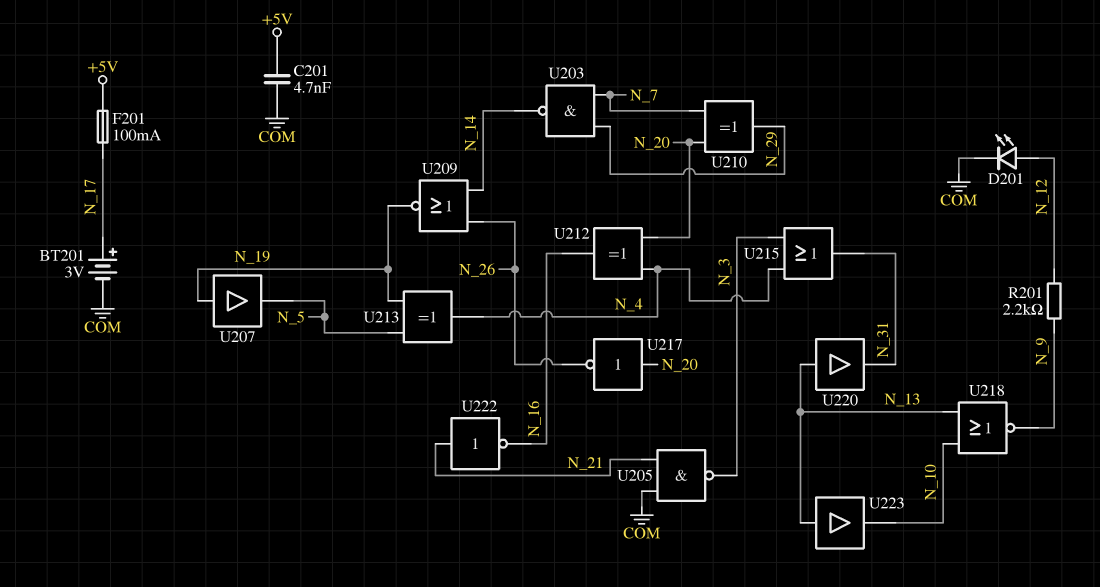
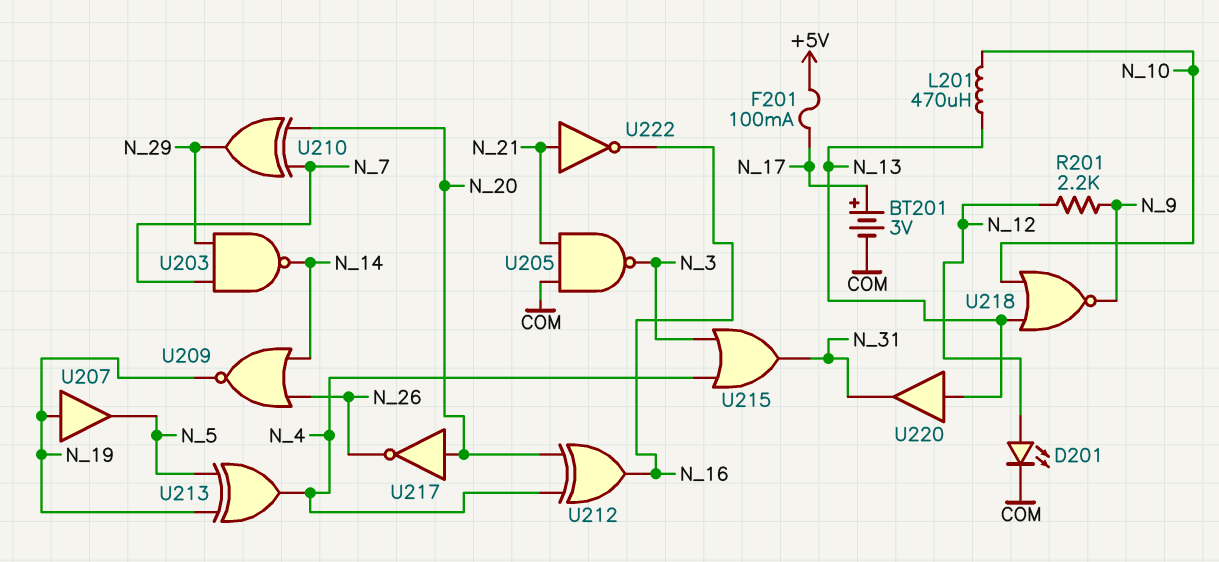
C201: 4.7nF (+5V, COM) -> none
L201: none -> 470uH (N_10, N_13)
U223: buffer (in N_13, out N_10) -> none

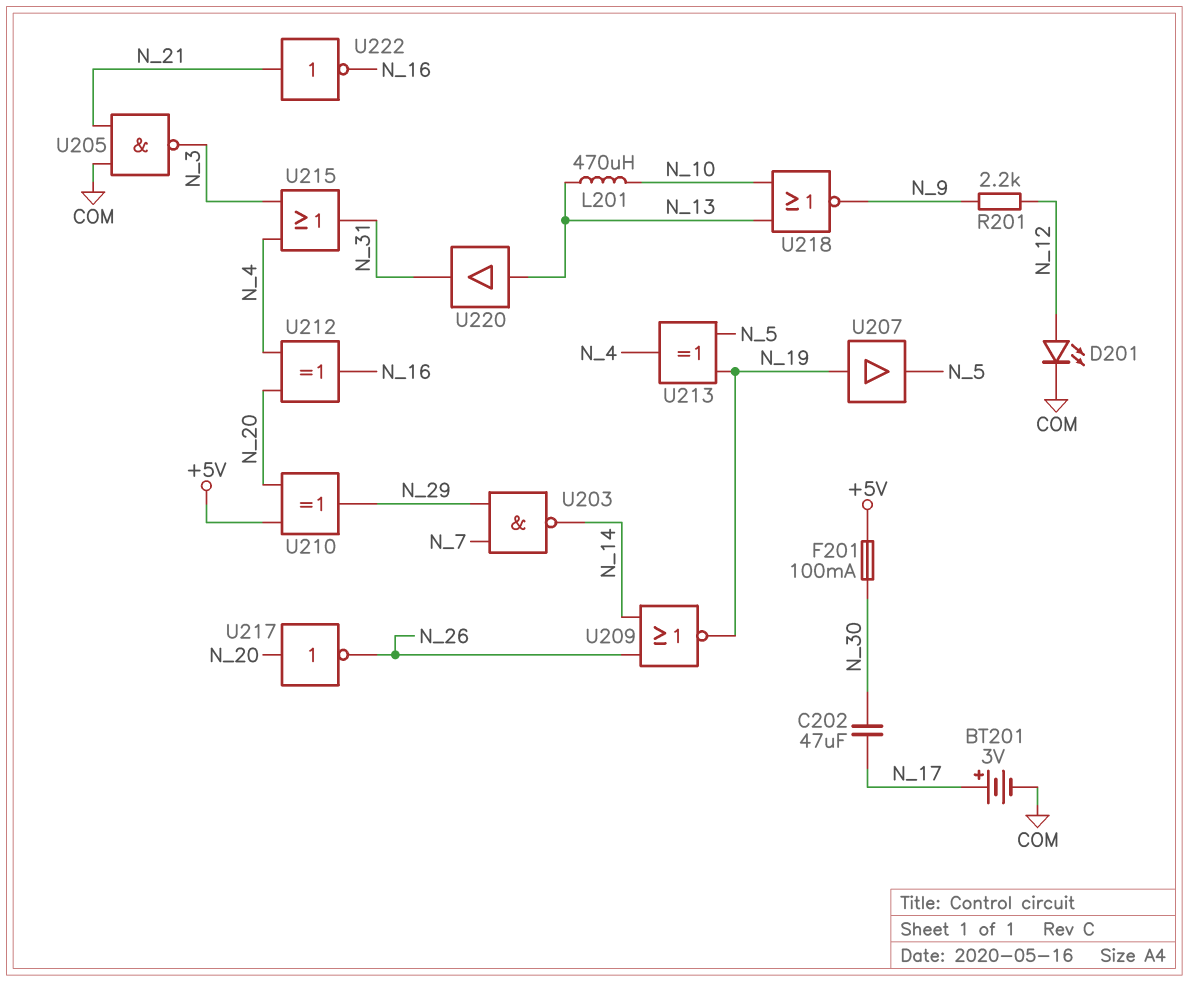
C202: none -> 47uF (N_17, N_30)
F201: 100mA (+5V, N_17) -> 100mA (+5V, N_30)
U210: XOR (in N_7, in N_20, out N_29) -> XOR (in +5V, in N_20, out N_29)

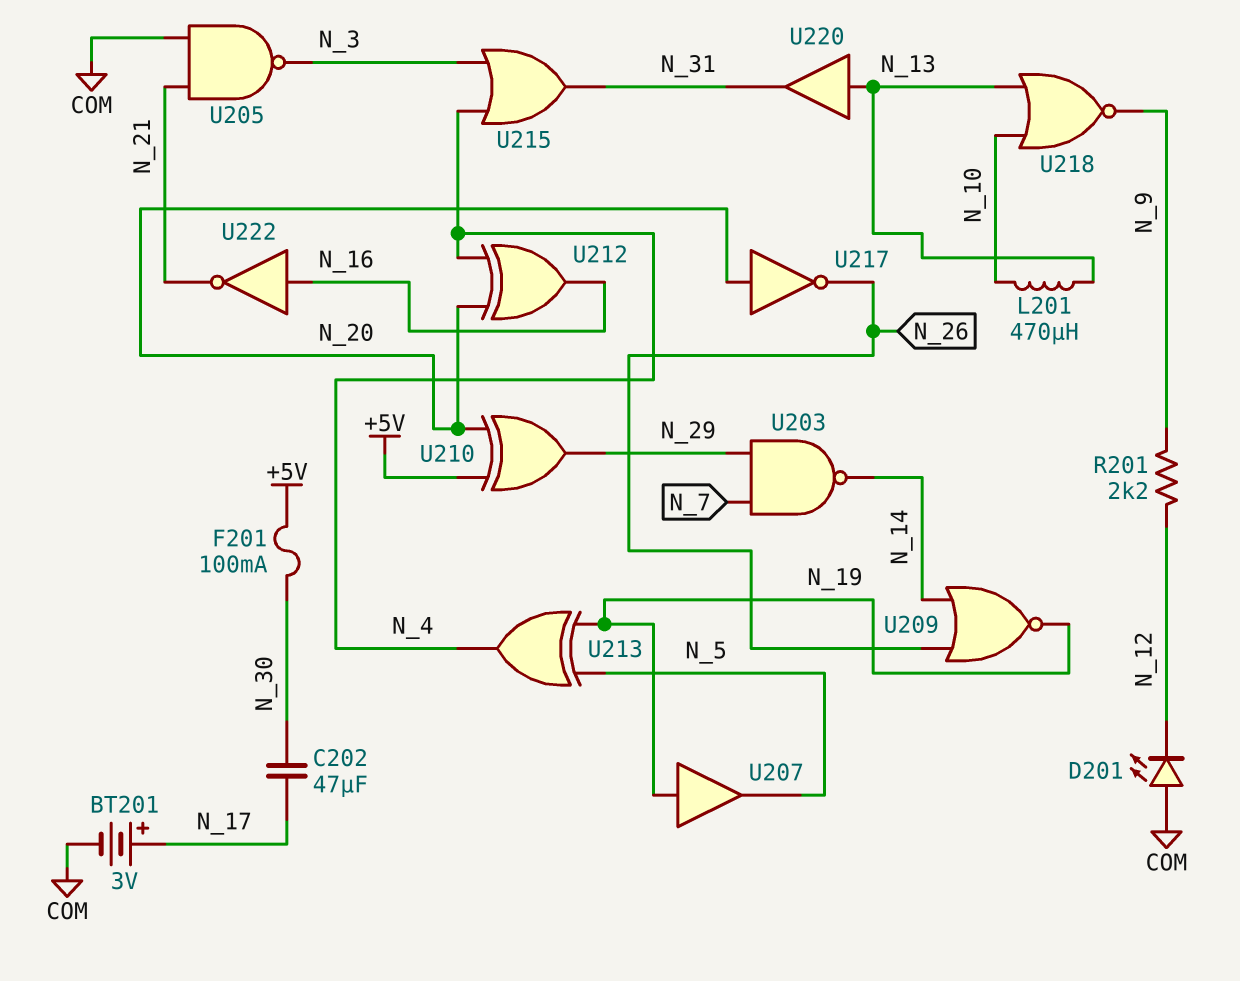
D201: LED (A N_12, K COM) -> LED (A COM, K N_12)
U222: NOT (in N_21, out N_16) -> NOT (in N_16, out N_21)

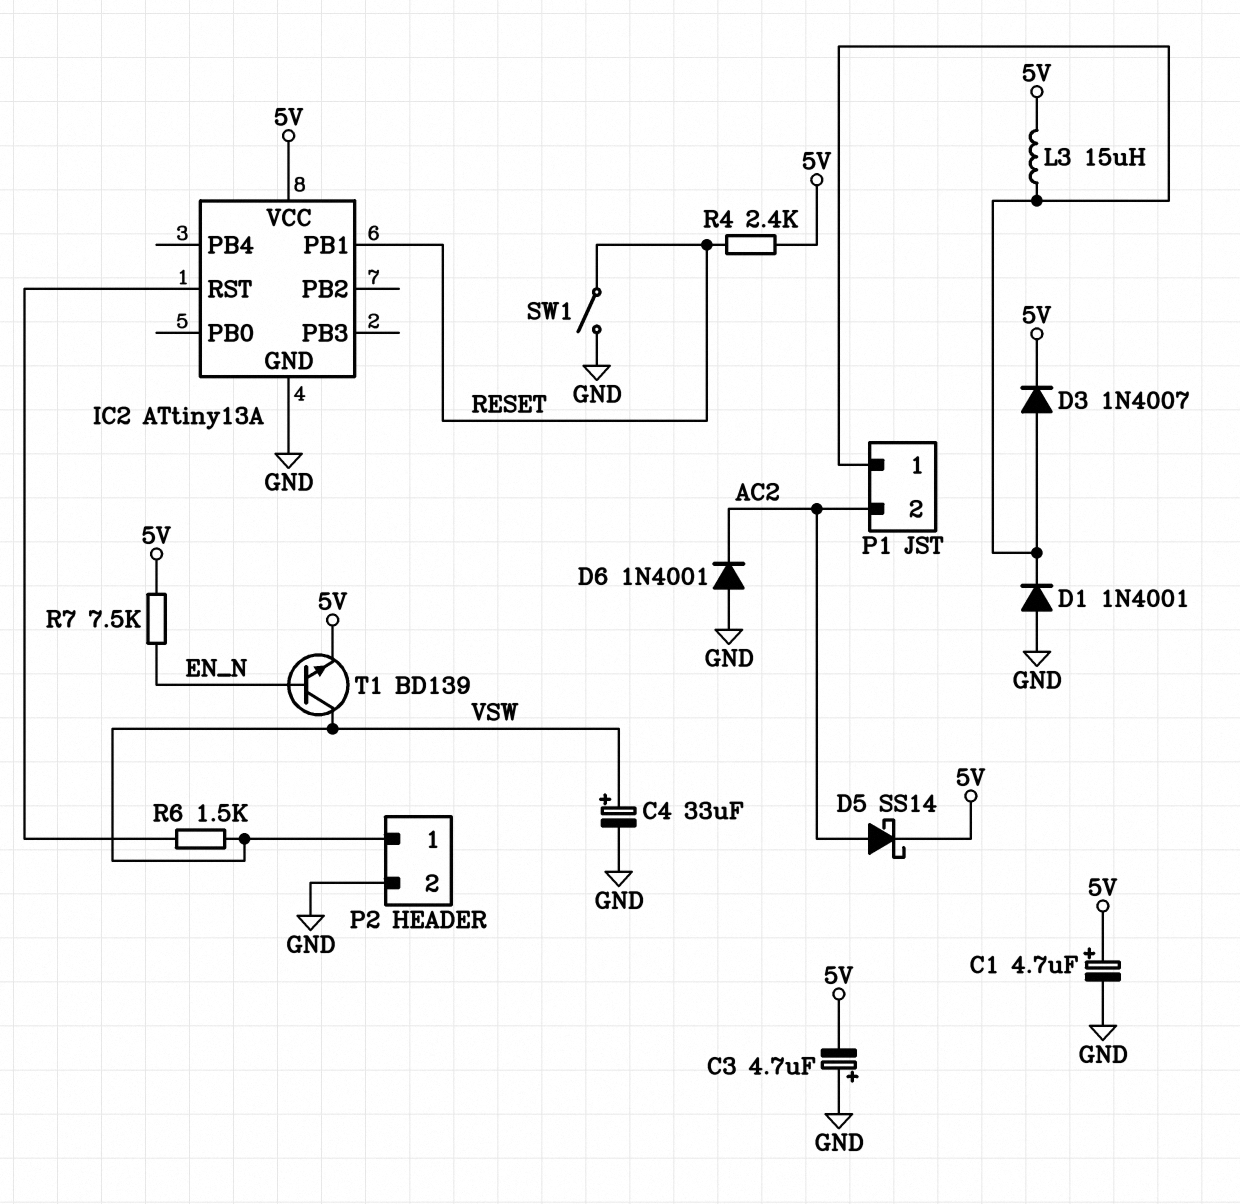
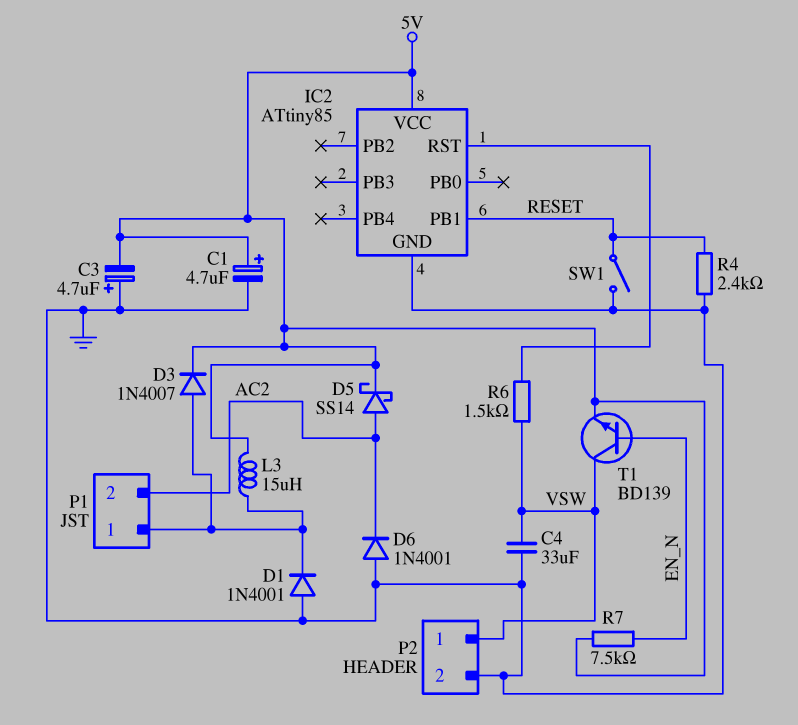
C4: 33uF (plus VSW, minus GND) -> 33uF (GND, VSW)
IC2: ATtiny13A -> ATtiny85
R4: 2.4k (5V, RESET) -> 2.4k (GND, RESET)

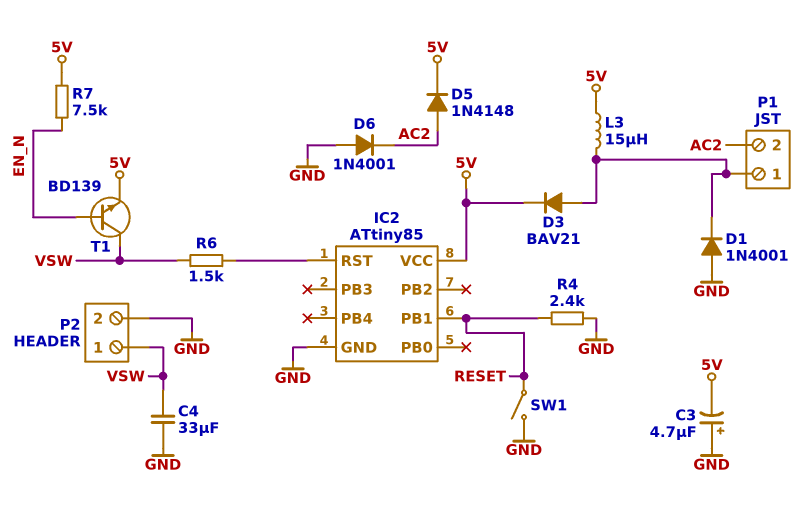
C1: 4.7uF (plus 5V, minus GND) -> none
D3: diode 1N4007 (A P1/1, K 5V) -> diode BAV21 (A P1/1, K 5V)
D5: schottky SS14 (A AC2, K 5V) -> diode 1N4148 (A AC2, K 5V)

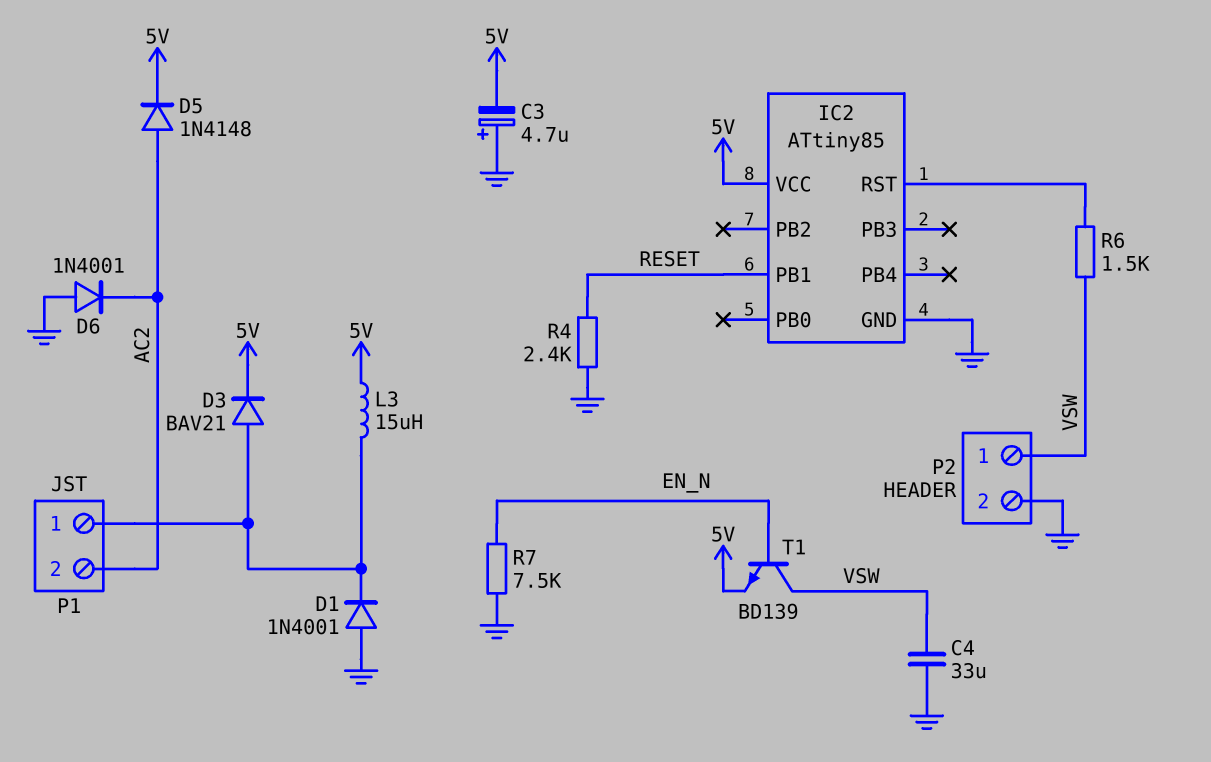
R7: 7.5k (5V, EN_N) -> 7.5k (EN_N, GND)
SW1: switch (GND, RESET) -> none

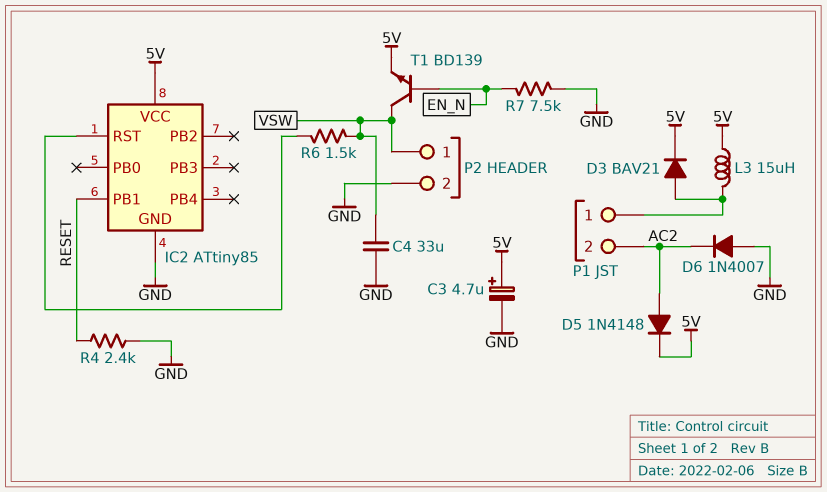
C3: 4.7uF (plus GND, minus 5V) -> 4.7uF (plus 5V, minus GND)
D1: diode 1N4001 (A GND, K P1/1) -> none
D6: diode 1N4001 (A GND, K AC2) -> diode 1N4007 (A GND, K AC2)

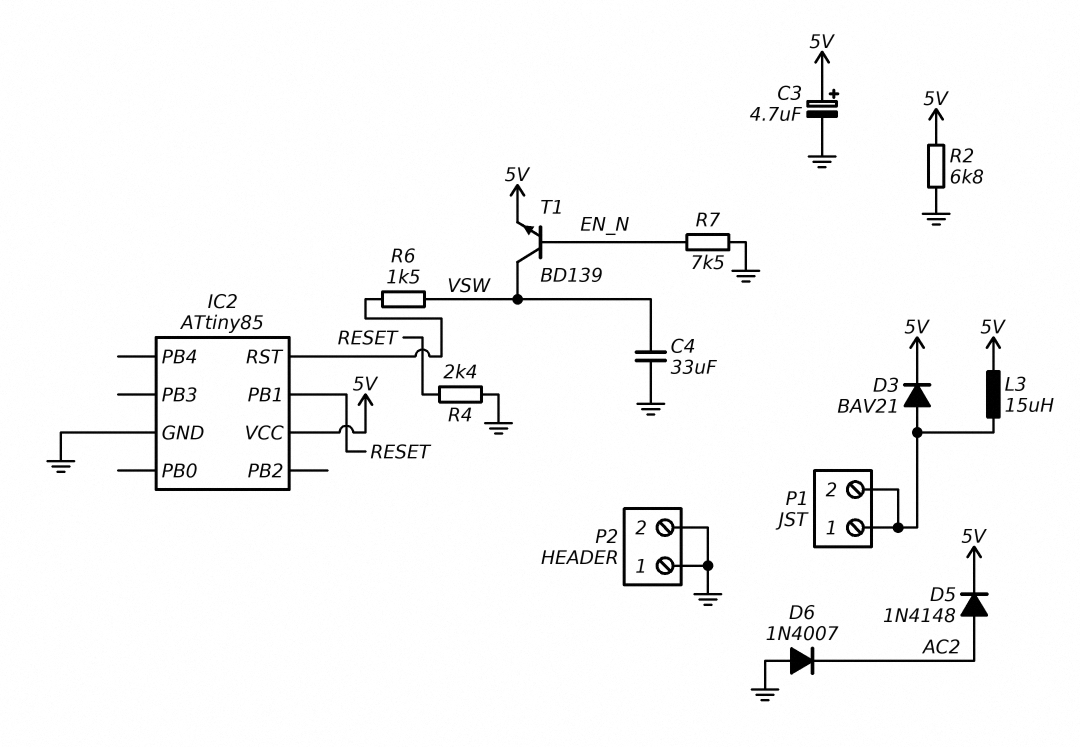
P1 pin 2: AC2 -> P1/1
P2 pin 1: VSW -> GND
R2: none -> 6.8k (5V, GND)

____

▸ **PROBLEM STATEMENT**
For each line above that contains the word "minus", make a copy.

▸ **ANSWER**
C4: 33uF (plus VSW, minus GND) -> 33uF (GND, VSW)
C1: 4.7uF (plus 5V, minus GND) -> none
C3: 4.7uF (plus GND, minus 5V) -> 4.7uF (plus 5V, minus GND)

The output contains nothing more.